### Input records
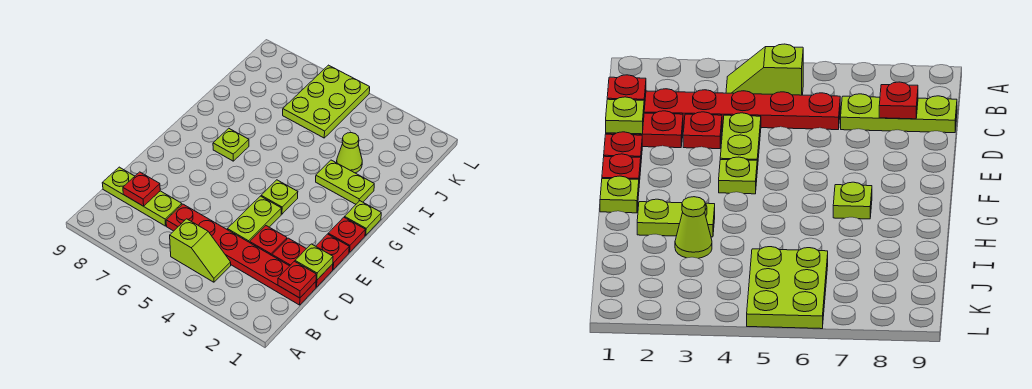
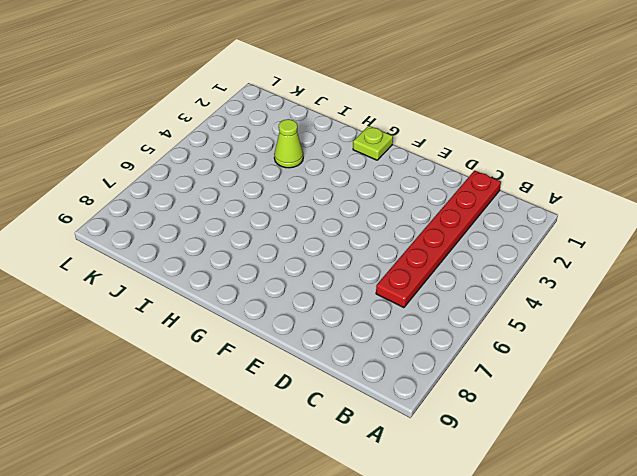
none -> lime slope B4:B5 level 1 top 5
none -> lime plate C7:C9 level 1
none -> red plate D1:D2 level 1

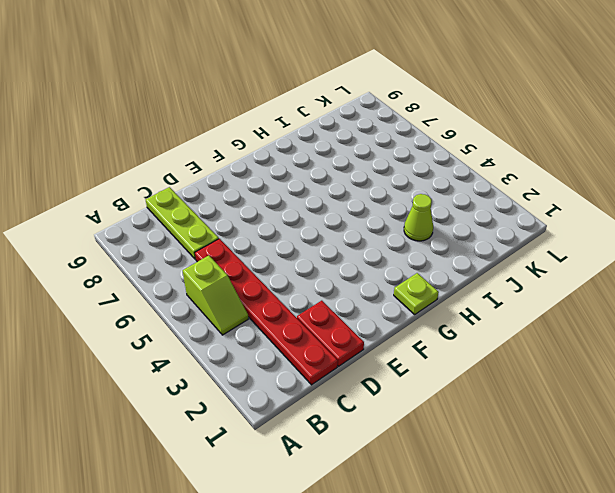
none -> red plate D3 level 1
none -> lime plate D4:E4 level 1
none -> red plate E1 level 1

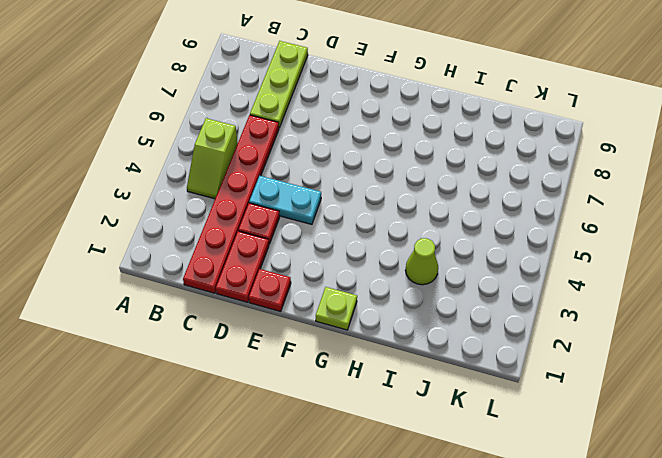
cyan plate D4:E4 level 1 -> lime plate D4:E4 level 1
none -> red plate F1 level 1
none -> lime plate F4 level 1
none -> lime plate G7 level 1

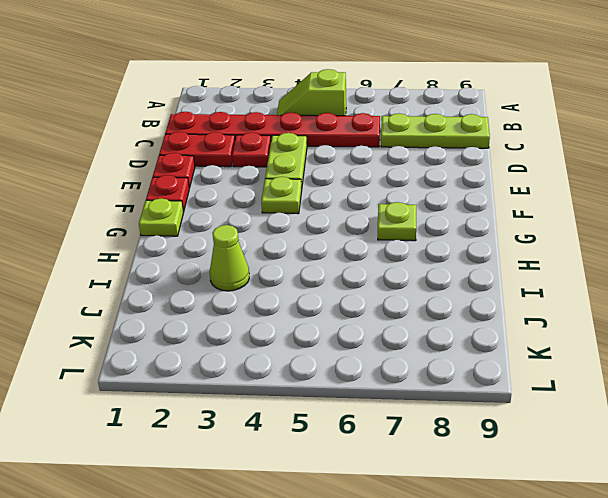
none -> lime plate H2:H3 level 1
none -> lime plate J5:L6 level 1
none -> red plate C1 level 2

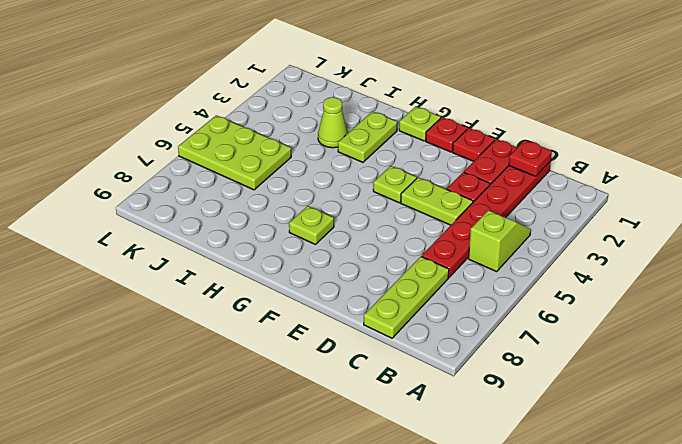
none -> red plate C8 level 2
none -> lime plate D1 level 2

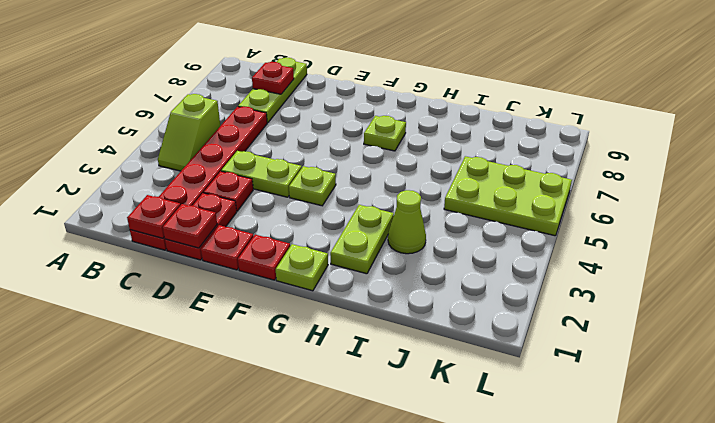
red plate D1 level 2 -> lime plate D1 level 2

### What is needed
The entries above should be retyped word for word, with all pictures omitted.

### Result for this exercise
none -> lime slope B4:B5 level 1 top 5
none -> lime plate C7:C9 level 1
none -> red plate D1:D2 level 1

none -> red plate D3 level 1
none -> lime plate D4:E4 level 1
none -> red plate E1 level 1

cyan plate D4:E4 level 1 -> lime plate D4:E4 level 1
none -> red plate F1 level 1
none -> lime plate F4 level 1
none -> lime plate G7 level 1

none -> lime plate H2:H3 level 1
none -> lime plate J5:L6 level 1
none -> red plate C1 level 2

none -> red plate C8 level 2
none -> lime plate D1 level 2

red plate D1 level 2 -> lime plate D1 level 2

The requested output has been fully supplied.